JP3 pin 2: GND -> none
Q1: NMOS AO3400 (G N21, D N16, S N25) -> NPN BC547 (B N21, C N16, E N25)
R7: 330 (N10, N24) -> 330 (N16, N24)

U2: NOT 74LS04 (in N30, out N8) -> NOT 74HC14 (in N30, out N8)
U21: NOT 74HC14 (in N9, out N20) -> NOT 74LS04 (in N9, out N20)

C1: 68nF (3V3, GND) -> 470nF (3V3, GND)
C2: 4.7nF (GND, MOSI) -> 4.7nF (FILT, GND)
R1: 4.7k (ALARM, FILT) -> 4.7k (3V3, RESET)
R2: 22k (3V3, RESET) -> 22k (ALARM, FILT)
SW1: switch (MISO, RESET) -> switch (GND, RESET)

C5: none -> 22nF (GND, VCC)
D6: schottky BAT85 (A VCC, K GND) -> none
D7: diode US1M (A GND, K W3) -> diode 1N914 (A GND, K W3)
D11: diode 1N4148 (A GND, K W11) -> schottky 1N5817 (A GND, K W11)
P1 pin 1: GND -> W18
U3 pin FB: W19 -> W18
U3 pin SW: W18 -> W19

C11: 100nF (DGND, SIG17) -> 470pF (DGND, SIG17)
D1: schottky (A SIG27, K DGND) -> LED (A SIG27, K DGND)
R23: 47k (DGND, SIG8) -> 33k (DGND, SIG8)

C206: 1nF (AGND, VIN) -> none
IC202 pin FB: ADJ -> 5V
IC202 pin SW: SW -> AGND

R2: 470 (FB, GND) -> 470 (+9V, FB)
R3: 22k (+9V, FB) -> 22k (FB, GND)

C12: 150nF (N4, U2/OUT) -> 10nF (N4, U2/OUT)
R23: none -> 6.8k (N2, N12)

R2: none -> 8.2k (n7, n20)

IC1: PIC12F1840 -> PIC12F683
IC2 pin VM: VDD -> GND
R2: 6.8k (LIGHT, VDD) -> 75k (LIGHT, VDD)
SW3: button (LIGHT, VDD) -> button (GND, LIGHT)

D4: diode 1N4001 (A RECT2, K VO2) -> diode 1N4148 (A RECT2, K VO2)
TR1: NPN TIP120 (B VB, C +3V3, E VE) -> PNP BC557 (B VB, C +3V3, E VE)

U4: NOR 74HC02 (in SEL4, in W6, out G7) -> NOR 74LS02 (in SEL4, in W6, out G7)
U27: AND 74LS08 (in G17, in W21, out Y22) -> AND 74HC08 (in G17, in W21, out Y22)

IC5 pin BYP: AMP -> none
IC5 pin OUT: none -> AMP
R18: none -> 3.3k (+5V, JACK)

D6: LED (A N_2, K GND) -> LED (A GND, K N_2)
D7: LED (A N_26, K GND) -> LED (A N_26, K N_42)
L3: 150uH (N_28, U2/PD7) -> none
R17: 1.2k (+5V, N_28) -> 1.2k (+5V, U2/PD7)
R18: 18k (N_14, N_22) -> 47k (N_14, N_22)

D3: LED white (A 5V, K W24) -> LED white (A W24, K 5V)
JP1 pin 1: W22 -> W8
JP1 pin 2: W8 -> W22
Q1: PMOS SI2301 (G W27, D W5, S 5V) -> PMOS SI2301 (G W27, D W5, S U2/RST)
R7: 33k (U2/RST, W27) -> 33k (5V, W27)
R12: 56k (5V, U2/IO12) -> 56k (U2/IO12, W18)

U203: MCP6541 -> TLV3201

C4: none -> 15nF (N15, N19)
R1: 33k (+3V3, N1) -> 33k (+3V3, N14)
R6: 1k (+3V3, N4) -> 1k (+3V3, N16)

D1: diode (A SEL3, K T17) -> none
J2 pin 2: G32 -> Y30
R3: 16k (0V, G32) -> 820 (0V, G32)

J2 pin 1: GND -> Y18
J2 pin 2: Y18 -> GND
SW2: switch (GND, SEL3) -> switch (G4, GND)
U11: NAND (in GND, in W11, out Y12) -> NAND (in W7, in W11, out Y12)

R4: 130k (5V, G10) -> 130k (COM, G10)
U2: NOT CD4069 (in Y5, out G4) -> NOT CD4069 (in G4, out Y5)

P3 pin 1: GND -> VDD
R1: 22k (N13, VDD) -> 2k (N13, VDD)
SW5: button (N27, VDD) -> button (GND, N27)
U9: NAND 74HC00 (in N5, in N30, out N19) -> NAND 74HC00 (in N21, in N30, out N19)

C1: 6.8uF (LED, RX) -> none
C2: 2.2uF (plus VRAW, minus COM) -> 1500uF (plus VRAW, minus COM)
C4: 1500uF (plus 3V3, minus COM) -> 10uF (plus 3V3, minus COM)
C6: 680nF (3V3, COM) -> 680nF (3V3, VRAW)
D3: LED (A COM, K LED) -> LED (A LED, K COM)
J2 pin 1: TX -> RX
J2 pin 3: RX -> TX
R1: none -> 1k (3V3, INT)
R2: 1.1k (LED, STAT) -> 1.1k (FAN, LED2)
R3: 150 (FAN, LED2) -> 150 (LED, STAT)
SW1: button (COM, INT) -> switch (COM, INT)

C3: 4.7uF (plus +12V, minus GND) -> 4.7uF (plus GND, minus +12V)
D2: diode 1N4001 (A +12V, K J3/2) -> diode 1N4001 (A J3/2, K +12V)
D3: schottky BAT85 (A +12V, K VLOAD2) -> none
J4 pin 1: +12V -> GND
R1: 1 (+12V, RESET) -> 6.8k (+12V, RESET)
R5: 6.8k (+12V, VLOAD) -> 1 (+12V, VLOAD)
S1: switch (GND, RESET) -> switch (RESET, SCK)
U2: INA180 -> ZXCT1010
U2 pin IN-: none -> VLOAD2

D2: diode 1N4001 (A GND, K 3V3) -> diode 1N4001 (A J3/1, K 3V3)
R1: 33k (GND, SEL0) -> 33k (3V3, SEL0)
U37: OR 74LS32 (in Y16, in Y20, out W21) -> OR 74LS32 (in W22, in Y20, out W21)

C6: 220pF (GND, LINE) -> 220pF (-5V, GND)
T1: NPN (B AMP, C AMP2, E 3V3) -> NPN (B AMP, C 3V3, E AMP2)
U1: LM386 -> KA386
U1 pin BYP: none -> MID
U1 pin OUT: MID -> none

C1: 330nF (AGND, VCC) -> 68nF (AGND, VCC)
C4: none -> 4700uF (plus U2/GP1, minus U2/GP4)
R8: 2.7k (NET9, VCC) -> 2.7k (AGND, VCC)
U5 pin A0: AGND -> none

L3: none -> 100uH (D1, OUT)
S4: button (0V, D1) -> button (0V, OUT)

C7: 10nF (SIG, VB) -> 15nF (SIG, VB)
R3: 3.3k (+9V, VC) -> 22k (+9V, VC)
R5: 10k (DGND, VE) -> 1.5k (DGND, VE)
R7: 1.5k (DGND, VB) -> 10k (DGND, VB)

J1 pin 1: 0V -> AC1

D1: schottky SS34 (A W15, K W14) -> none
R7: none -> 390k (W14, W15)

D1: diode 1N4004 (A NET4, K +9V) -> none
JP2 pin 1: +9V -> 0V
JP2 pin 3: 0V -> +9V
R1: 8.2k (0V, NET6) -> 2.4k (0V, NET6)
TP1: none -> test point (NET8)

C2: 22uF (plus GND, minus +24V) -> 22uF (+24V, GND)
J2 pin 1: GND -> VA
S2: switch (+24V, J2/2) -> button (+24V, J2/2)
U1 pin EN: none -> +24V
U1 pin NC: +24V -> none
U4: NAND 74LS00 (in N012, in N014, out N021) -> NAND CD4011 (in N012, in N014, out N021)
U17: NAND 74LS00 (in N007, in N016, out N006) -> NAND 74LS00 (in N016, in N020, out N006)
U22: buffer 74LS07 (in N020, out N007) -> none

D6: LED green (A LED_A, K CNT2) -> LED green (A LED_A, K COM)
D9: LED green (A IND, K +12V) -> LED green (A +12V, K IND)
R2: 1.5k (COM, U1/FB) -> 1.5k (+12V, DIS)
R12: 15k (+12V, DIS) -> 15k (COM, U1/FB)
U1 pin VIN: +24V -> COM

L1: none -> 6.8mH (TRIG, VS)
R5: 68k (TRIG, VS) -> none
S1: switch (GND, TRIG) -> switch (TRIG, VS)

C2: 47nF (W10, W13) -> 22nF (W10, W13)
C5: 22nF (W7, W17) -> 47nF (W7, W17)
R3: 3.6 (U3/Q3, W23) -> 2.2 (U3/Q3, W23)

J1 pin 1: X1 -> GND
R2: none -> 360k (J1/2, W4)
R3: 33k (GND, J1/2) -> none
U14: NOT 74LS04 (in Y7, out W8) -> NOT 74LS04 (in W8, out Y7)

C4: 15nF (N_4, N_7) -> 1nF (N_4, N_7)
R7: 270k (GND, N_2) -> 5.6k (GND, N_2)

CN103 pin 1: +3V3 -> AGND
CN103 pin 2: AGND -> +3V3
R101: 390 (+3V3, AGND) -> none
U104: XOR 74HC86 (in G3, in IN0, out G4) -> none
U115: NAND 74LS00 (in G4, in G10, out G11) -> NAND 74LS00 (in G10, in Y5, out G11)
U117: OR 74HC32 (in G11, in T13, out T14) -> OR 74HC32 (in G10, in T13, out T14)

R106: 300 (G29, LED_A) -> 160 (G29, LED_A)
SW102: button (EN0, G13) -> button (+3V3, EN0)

What is needed.
Beginning at the line with "L1: none -> 6.8mH (TRIG, VS)" and ending at the line with "C4: 15nF (N_4, N_7) -> 1nF (N_4, N_7)", reproduce each line of the data above exactly, and add no other lines.

Exercise solution.
L1: none -> 6.8mH (TRIG, VS)
R5: 68k (TRIG, VS) -> none
S1: switch (GND, TRIG) -> switch (TRIG, VS)

C2: 47nF (W10, W13) -> 22nF (W10, W13)
C5: 22nF (W7, W17) -> 47nF (W7, W17)
R3: 3.6 (U3/Q3, W23) -> 2.2 (U3/Q3, W23)

J1 pin 1: X1 -> GND
R2: none -> 360k (J1/2, W4)
R3: 33k (GND, J1/2) -> none
U14: NOT 74LS04 (in Y7, out W8) -> NOT 74LS04 (in W8, out Y7)

C4: 15nF (N_4, N_7) -> 1nF (N_4, N_7)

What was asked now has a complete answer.